#### TO DO
Set down the records exactly, and omit any image found in them.

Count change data
== == ==

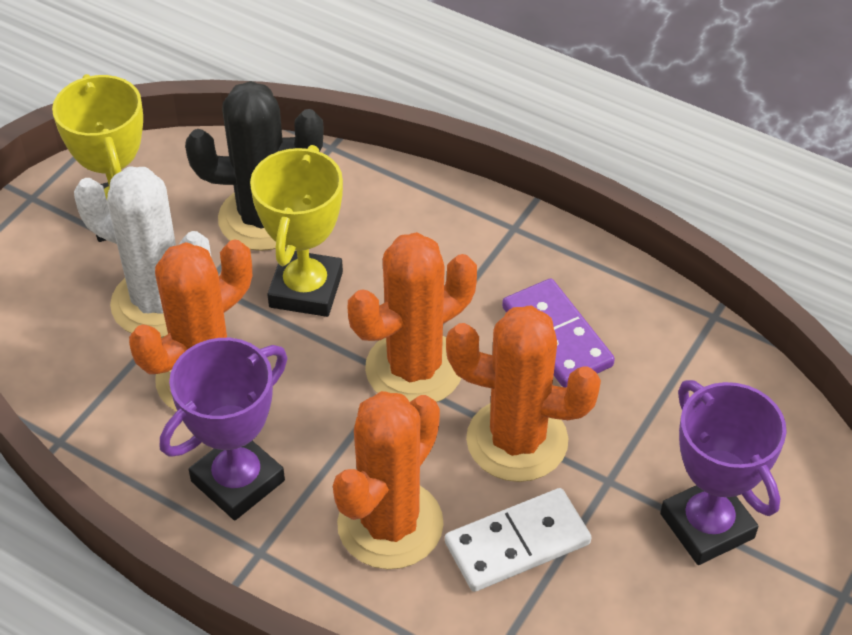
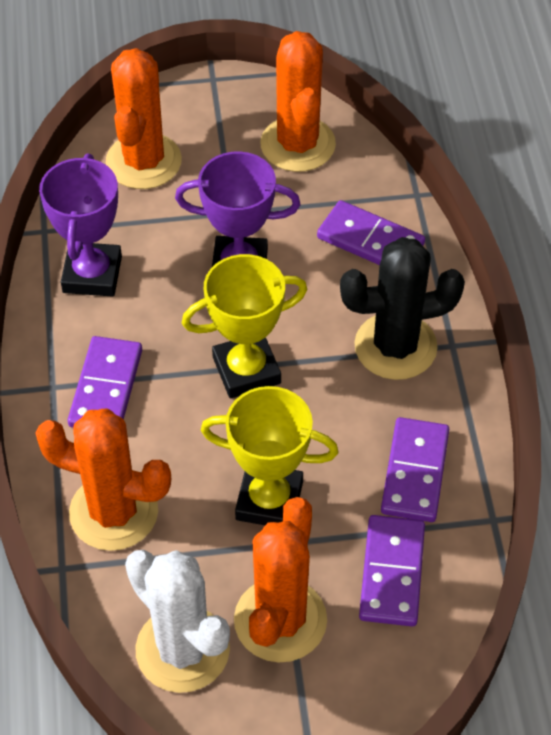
purple domino: 1 -> 4
white domino: 1 -> 0

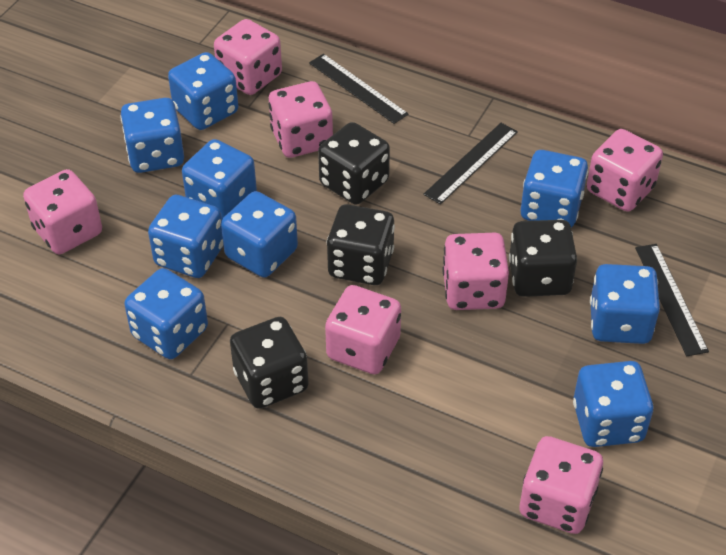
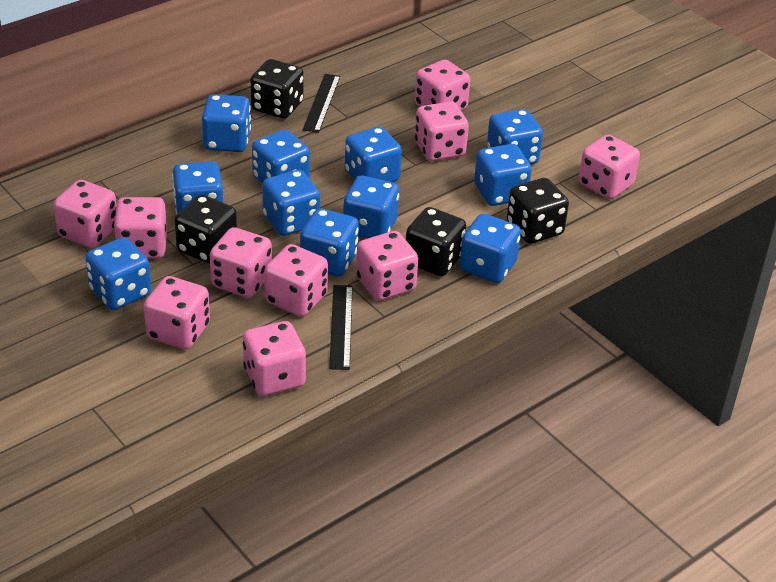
black ruler: 3 -> 2
blue dice: 9 -> 11
pink dice: 7 -> 10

== == ==

#### SOLUTION FOR THIS EXERCISE
purple domino: 1 -> 4
white domino: 1 -> 0

black ruler: 3 -> 2
blue dice: 9 -> 11
pink dice: 7 -> 10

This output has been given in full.